**Data under study**
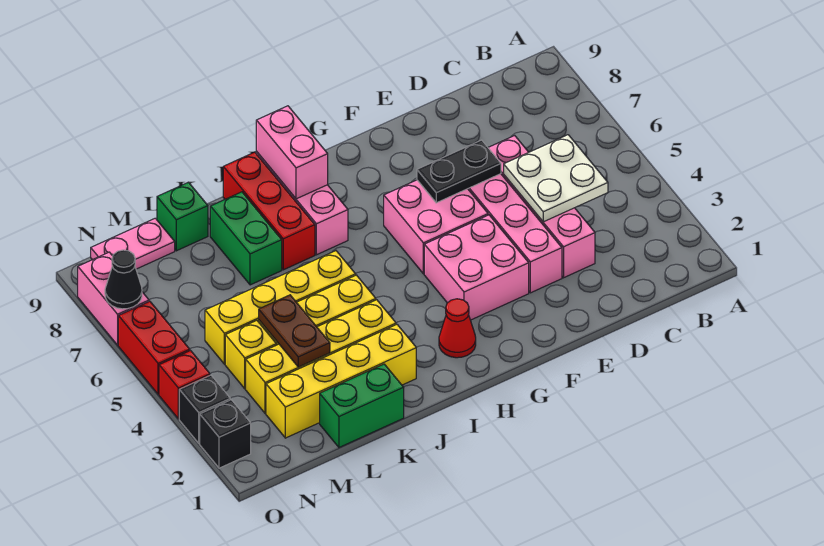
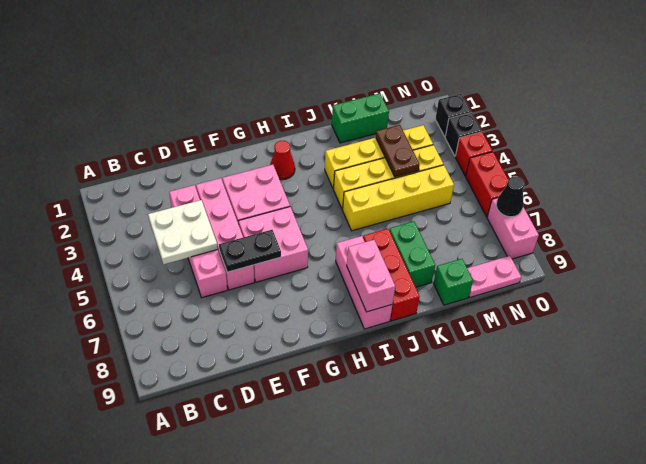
yellow brick J2:M2 level 1 -> none

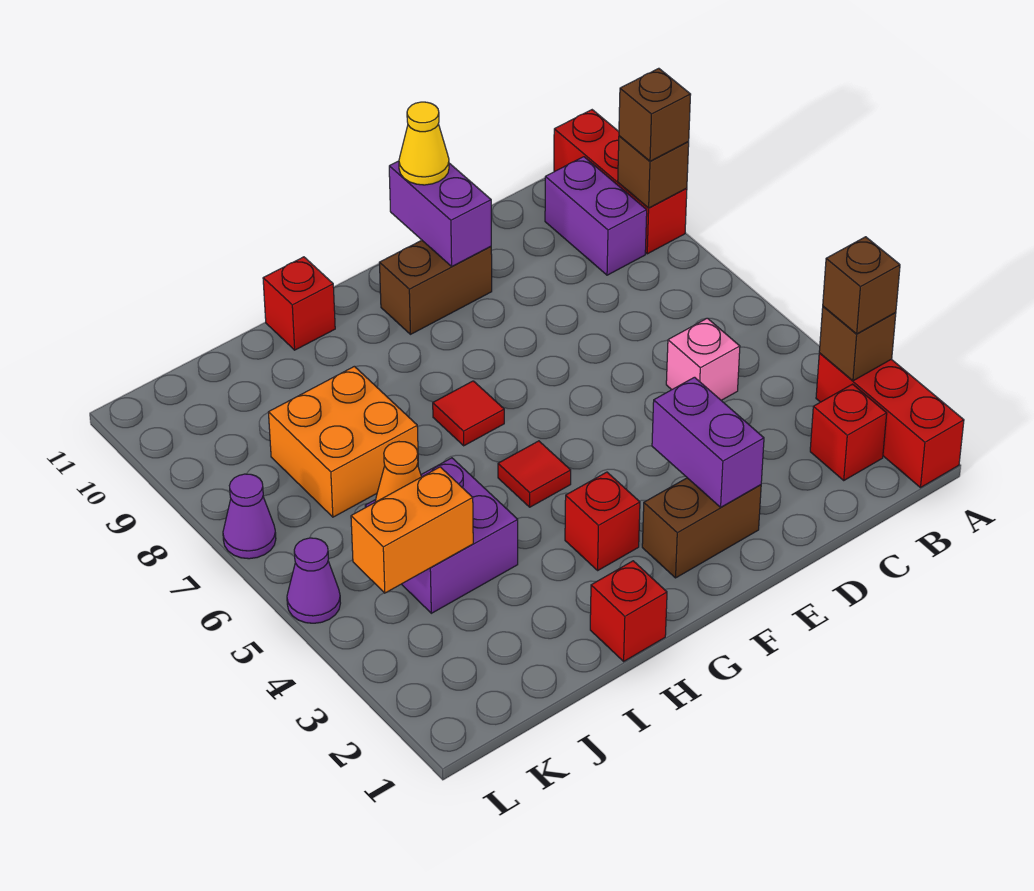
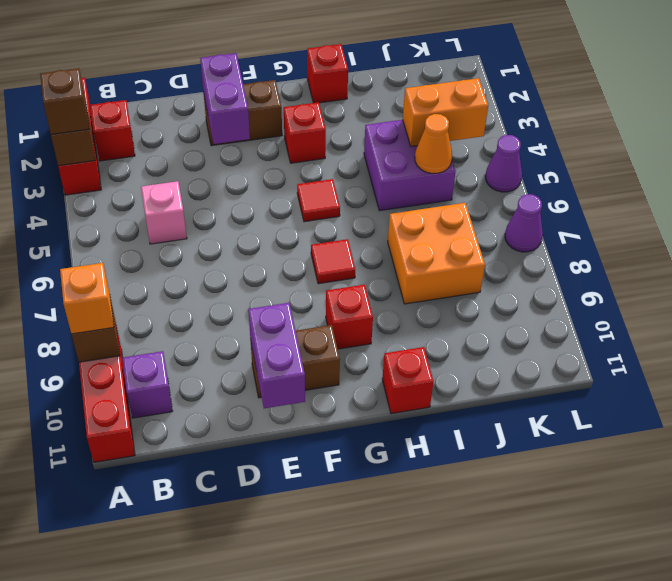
brown brick A9 level 3 -> orange brick A9 level 3
purple brick B9:B10 level 1 -> purple brick B10 level 1
yellow cone E11 level 3 -> none
none -> red brick G9 level 1

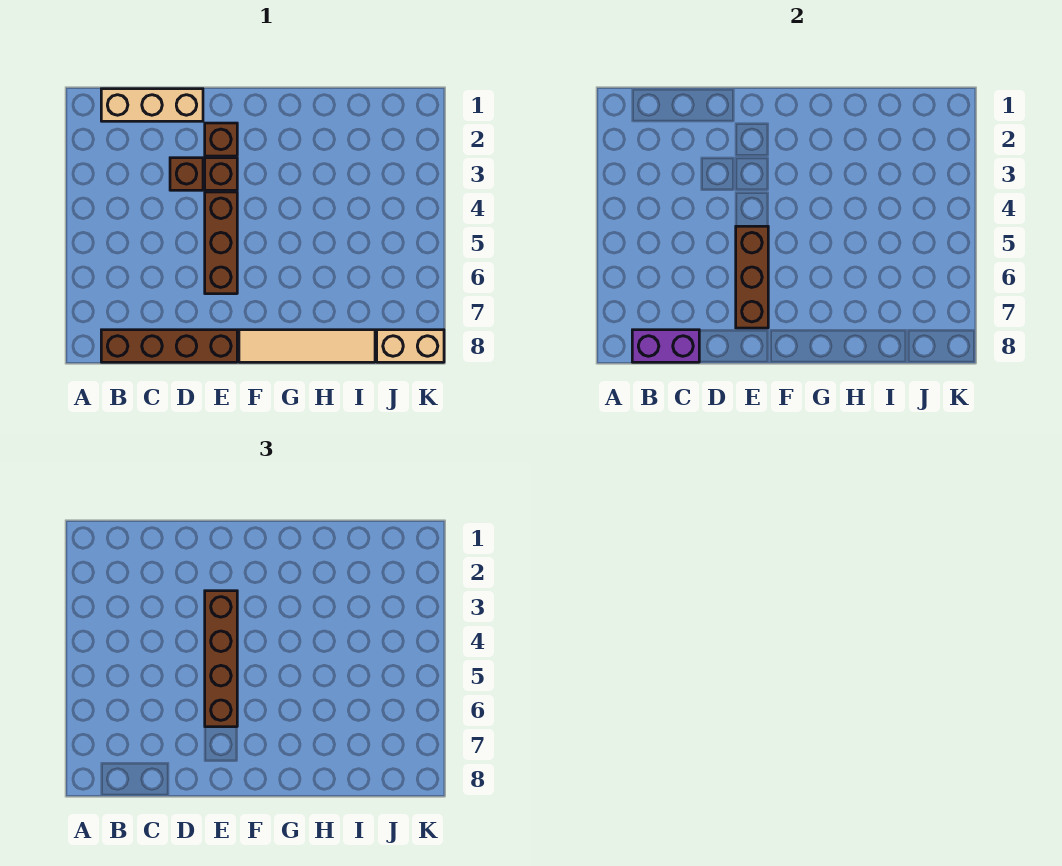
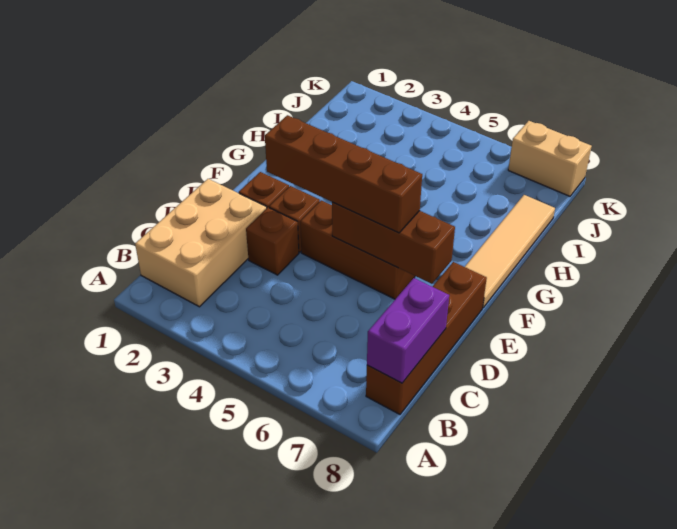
tan brick B1:D1 level 1 -> tan brick B1:D2 level 1
tan brick J8:K8 level 1 -> tan brick K7:K8 level 1

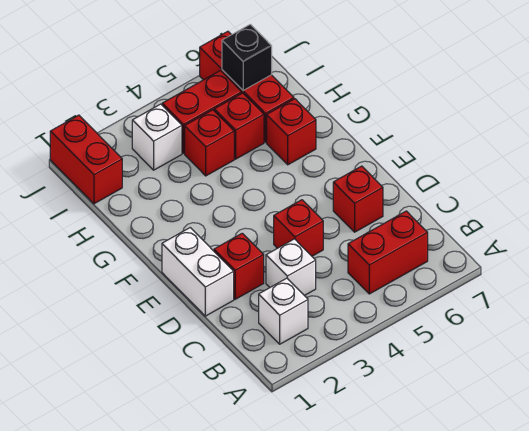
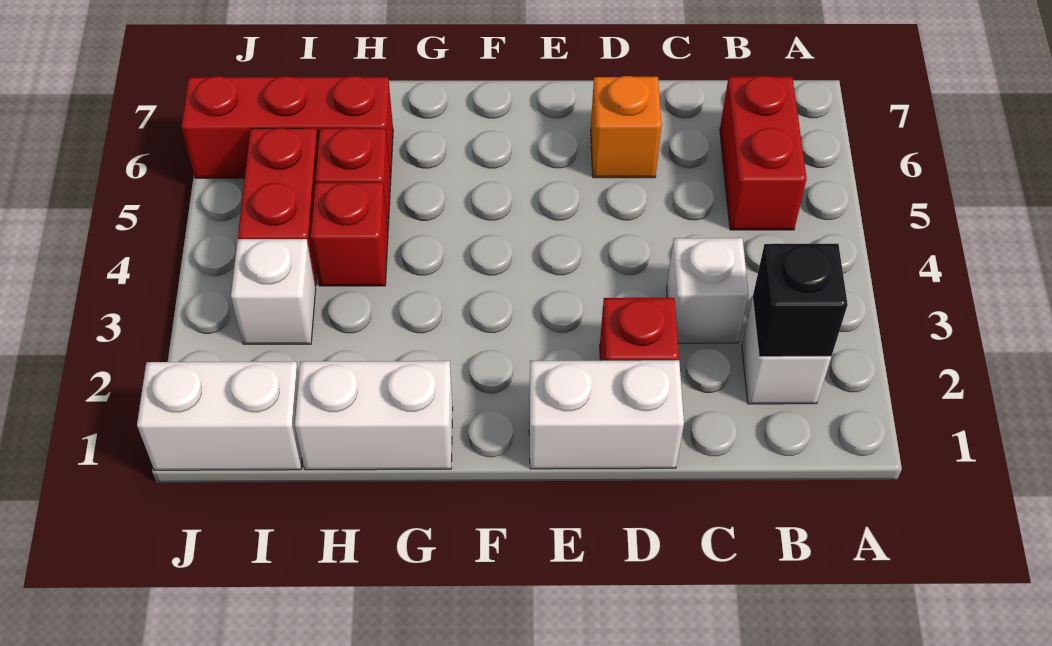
red brick D4 level 1 -> none
red brick D6 level 1 -> orange brick D6 level 1
none -> white brick G1:H1 level 1
red brick G6 level 1 -> none
red brick I1:J1 level 1 -> white brick I1:J1 level 1
black brick I6 level 2 -> black brick B2 level 2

**Aim of the task**
What is needed is an exact copy of the lines from the line with "tan brick J8:K8" to the end of the data above, both included, without any pictures.

**Exercise response**
tan brick J8:K8 level 1 -> tan brick K7:K8 level 1

red brick D4 level 1 -> none
red brick D6 level 1 -> orange brick D6 level 1
none -> white brick G1:H1 level 1
red brick G6 level 1 -> none
red brick I1:J1 level 1 -> white brick I1:J1 level 1
black brick I6 level 2 -> black brick B2 level 2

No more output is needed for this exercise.